**Collected material:**
☆ ☆ ☆ ☆ ☆
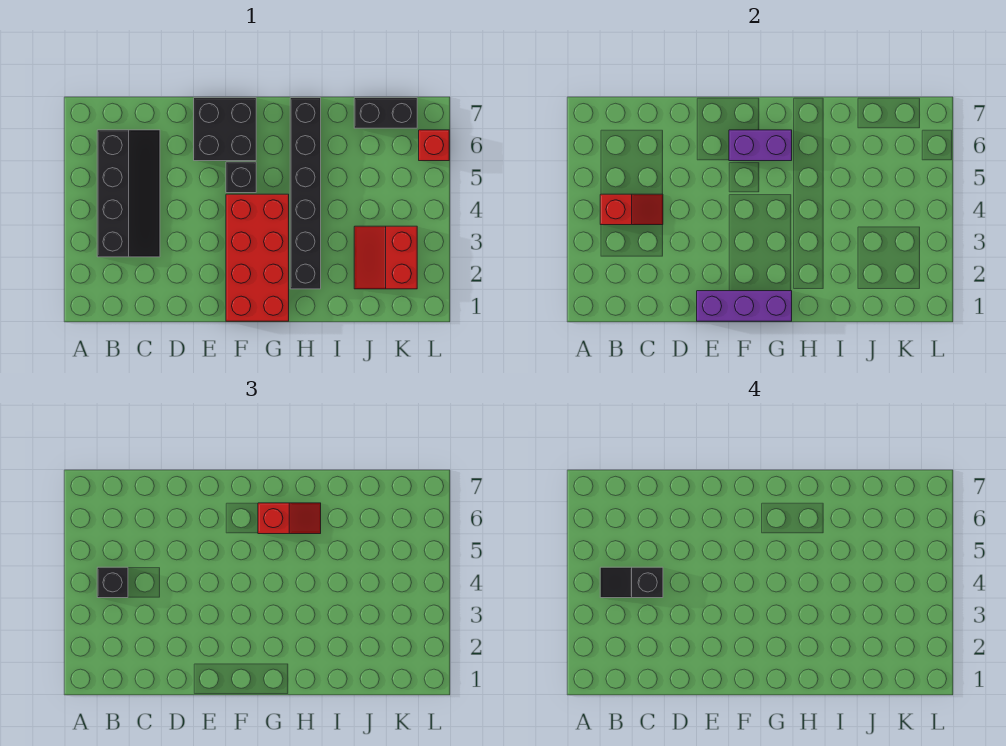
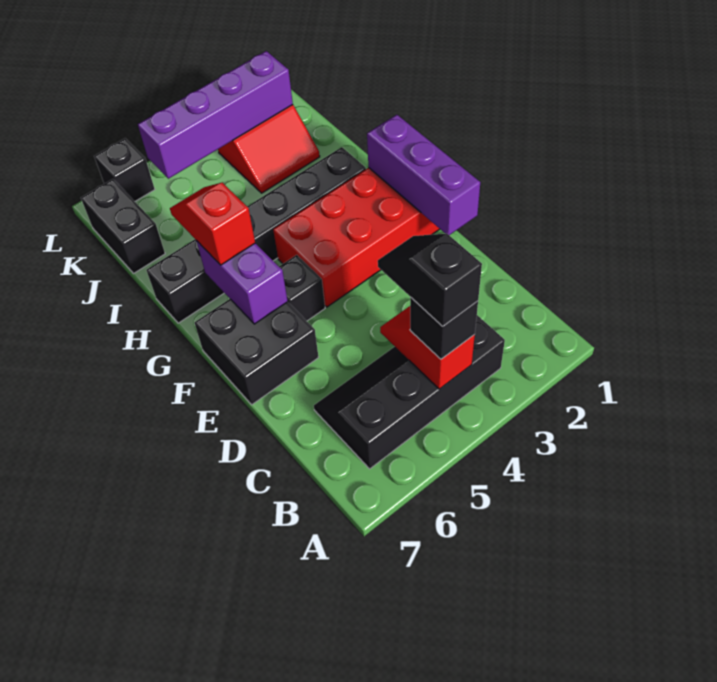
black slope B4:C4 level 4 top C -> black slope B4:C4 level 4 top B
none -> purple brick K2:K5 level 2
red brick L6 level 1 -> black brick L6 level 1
☆ ☆ ☆ ☆ ☆
**Required action:** Exactly and only the lines from the one containing "none -> purple brick K2:K5 level 2" through the end of the material are to be reproduced, both ends included.

**Reply to the task:**
none -> purple brick K2:K5 level 2
red brick L6 level 1 -> black brick L6 level 1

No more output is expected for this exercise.